*** PROVIDED ENTRIES Section Begins ***

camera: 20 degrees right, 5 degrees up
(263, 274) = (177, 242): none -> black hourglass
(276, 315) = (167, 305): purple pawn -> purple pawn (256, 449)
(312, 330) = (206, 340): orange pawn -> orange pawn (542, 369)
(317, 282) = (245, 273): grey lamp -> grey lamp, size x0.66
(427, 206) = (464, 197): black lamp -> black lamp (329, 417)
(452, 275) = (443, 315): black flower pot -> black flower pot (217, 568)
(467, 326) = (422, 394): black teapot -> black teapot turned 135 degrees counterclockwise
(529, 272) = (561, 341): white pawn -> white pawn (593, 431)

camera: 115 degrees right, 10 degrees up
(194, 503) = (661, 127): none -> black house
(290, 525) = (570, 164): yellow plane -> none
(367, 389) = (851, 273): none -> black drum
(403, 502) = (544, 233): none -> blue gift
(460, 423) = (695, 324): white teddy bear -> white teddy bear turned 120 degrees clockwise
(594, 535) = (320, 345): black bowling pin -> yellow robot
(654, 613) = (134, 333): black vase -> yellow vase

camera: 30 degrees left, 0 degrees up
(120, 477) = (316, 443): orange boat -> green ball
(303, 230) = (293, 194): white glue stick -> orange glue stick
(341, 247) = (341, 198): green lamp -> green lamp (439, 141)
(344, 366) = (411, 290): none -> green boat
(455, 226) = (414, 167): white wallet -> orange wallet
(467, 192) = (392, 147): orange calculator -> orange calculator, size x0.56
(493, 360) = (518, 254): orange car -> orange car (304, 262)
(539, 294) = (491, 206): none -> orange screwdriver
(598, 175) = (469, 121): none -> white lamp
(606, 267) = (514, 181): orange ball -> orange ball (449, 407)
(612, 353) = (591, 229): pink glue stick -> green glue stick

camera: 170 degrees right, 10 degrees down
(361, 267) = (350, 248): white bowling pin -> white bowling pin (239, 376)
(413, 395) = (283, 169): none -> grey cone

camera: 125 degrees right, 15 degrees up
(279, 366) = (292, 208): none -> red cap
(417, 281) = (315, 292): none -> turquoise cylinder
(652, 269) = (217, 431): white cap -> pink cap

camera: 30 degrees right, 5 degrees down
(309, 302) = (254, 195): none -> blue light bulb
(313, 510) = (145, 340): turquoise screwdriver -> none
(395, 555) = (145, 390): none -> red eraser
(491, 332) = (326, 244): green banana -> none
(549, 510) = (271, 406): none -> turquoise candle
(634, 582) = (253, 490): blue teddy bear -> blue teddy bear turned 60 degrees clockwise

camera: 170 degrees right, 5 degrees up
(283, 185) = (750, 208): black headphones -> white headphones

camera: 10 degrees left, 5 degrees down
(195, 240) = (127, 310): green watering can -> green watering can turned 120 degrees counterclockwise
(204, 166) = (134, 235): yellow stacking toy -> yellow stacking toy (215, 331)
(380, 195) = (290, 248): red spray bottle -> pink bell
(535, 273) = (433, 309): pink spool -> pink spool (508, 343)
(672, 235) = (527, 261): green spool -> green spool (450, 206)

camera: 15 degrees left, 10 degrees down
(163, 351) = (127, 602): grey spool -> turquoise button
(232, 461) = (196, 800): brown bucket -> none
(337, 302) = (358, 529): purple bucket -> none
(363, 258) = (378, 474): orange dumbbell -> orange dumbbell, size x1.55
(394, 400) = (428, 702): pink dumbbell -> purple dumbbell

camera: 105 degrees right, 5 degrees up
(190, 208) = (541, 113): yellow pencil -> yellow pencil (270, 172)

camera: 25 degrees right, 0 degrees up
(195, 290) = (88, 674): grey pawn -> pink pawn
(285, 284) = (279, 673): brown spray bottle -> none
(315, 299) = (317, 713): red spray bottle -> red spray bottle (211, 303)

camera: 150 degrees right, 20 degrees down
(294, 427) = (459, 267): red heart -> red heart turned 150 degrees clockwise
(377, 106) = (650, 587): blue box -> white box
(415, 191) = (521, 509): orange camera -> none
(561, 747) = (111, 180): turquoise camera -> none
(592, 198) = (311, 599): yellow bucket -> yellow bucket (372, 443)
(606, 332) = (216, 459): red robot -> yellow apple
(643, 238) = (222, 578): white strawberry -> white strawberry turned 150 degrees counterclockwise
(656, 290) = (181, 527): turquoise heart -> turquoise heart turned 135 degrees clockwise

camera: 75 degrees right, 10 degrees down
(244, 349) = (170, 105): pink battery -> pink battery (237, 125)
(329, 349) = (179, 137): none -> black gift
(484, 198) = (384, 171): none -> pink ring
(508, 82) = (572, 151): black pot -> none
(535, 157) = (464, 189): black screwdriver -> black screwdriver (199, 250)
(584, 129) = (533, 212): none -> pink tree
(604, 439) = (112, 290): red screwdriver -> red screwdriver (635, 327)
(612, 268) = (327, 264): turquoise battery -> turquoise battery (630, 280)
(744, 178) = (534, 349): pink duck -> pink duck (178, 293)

*** PROVIDED ENTRIES Section Ends ***

Every piece of the data must be set down exactly. Omit nothing.

camera: 20 degrees right, 5 degrees up
(263, 274) = (177, 242): none -> black hourglass
(276, 315) = (167, 305): purple pawn -> purple pawn (256, 449)
(312, 330) = (206, 340): orange pawn -> orange pawn (542, 369)
(317, 282) = (245, 273): grey lamp -> grey lamp, size x0.66
(427, 206) = (464, 197): black lamp -> black lamp (329, 417)
(452, 275) = (443, 315): black flower pot -> black flower pot (217, 568)
(467, 326) = (422, 394): black teapot -> black teapot turned 135 degrees counterclockwise
(529, 272) = (561, 341): white pawn -> white pawn (593, 431)

camera: 115 degrees right, 10 degrees up
(194, 503) = (661, 127): none -> black house
(290, 525) = (570, 164): yellow plane -> none
(367, 389) = (851, 273): none -> black drum
(403, 502) = (544, 233): none -> blue gift
(460, 423) = (695, 324): white teddy bear -> white teddy bear turned 120 degrees clockwise
(594, 535) = (320, 345): black bowling pin -> yellow robot
(654, 613) = (134, 333): black vase -> yellow vase

camera: 30 degrees left, 0 degrees up
(120, 477) = (316, 443): orange boat -> green ball
(303, 230) = (293, 194): white glue stick -> orange glue stick
(341, 247) = (341, 198): green lamp -> green lamp (439, 141)
(344, 366) = (411, 290): none -> green boat
(455, 226) = (414, 167): white wallet -> orange wallet
(467, 192) = (392, 147): orange calculator -> orange calculator, size x0.56
(493, 360) = (518, 254): orange car -> orange car (304, 262)
(539, 294) = (491, 206): none -> orange screwdriver
(598, 175) = (469, 121): none -> white lamp
(606, 267) = (514, 181): orange ball -> orange ball (449, 407)
(612, 353) = (591, 229): pink glue stick -> green glue stick

camera: 170 degrees right, 10 degrees down
(361, 267) = (350, 248): white bowling pin -> white bowling pin (239, 376)
(413, 395) = (283, 169): none -> grey cone

camera: 125 degrees right, 15 degrees up
(279, 366) = (292, 208): none -> red cap
(417, 281) = (315, 292): none -> turquoise cylinder
(652, 269) = (217, 431): white cap -> pink cap

camera: 30 degrees right, 5 degrees down
(309, 302) = (254, 195): none -> blue light bulb
(313, 510) = (145, 340): turquoise screwdriver -> none
(395, 555) = (145, 390): none -> red eraser
(491, 332) = (326, 244): green banana -> none
(549, 510) = (271, 406): none -> turquoise candle
(634, 582) = (253, 490): blue teddy bear -> blue teddy bear turned 60 degrees clockwise

camera: 170 degrees right, 5 degrees up
(283, 185) = (750, 208): black headphones -> white headphones

camera: 10 degrees left, 5 degrees down
(195, 240) = (127, 310): green watering can -> green watering can turned 120 degrees counterclockwise
(204, 166) = (134, 235): yellow stacking toy -> yellow stacking toy (215, 331)
(380, 195) = (290, 248): red spray bottle -> pink bell
(535, 273) = (433, 309): pink spool -> pink spool (508, 343)
(672, 235) = (527, 261): green spool -> green spool (450, 206)

camera: 15 degrees left, 10 degrees down
(163, 351) = (127, 602): grey spool -> turquoise button
(232, 461) = (196, 800): brown bucket -> none
(337, 302) = (358, 529): purple bucket -> none
(363, 258) = (378, 474): orange dumbbell -> orange dumbbell, size x1.55
(394, 400) = (428, 702): pink dumbbell -> purple dumbbell

camera: 105 degrees right, 5 degrees up
(190, 208) = (541, 113): yellow pencil -> yellow pencil (270, 172)

camera: 25 degrees right, 0 degrees up
(195, 290) = (88, 674): grey pawn -> pink pawn
(285, 284) = (279, 673): brown spray bottle -> none
(315, 299) = (317, 713): red spray bottle -> red spray bottle (211, 303)

camera: 150 degrees right, 20 degrees down
(294, 427) = (459, 267): red heart -> red heart turned 150 degrees clockwise
(377, 106) = (650, 587): blue box -> white box
(415, 191) = (521, 509): orange camera -> none
(561, 747) = (111, 180): turquoise camera -> none
(592, 198) = (311, 599): yellow bucket -> yellow bucket (372, 443)
(606, 332) = (216, 459): red robot -> yellow apple
(643, 238) = (222, 578): white strawberry -> white strawberry turned 150 degrees counterclockwise
(656, 290) = (181, 527): turquoise heart -> turquoise heart turned 135 degrees clockwise

camera: 75 degrees right, 10 degrees down
(244, 349) = (170, 105): pink battery -> pink battery (237, 125)
(329, 349) = (179, 137): none -> black gift
(484, 198) = (384, 171): none -> pink ring
(508, 82) = (572, 151): black pot -> none
(535, 157) = (464, 189): black screwdriver -> black screwdriver (199, 250)
(584, 129) = (533, 212): none -> pink tree
(604, 439) = (112, 290): red screwdriver -> red screwdriver (635, 327)
(612, 268) = (327, 264): turquoise battery -> turquoise battery (630, 280)
(744, 178) = (534, 349): pink duck -> pink duck (178, 293)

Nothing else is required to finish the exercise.